**PROBLEM REQUIREMENTS:**
Each line with the string "grey" is to be copied from the records below.

Object state change records
────

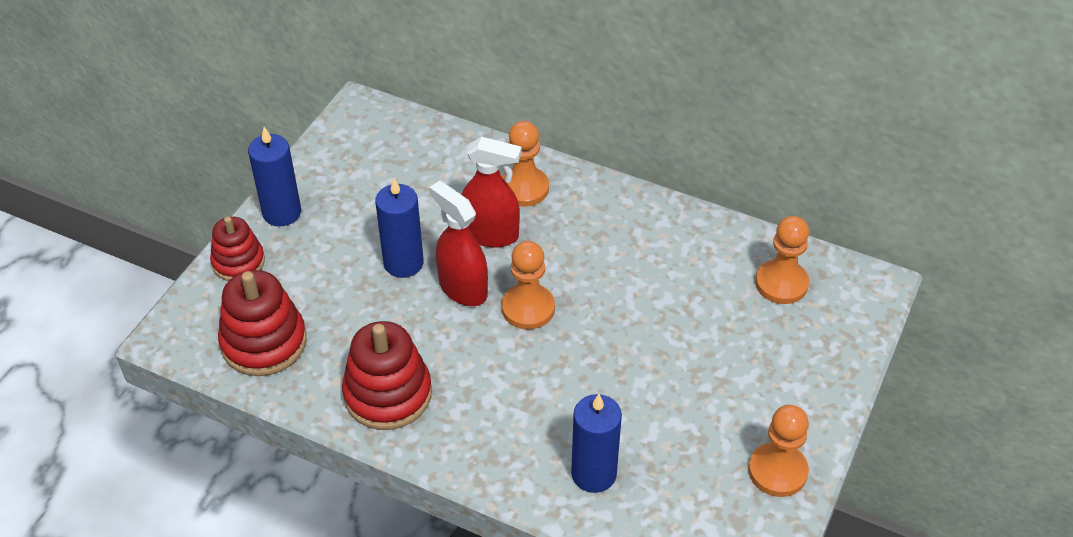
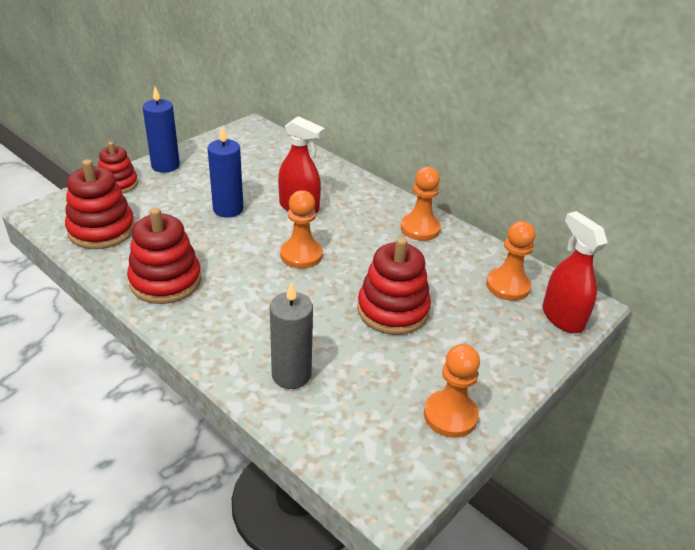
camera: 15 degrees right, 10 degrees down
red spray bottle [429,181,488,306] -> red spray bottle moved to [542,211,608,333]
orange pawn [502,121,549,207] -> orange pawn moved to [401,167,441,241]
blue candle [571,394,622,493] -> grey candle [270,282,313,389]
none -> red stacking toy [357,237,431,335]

────

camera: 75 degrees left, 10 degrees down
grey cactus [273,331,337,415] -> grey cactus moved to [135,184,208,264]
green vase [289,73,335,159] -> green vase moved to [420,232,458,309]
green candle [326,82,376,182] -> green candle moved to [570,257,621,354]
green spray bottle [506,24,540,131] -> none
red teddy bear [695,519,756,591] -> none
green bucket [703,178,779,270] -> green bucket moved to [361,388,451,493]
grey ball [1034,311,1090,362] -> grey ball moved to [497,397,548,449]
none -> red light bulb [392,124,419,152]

────

**COMPLETED TASK:**
blue candle [571,394,622,493] -> grey candle [270,282,313,389]
grey cactus [273,331,337,415] -> grey cactus moved to [135,184,208,264]
grey ball [1034,311,1090,362] -> grey ball moved to [497,397,548,449]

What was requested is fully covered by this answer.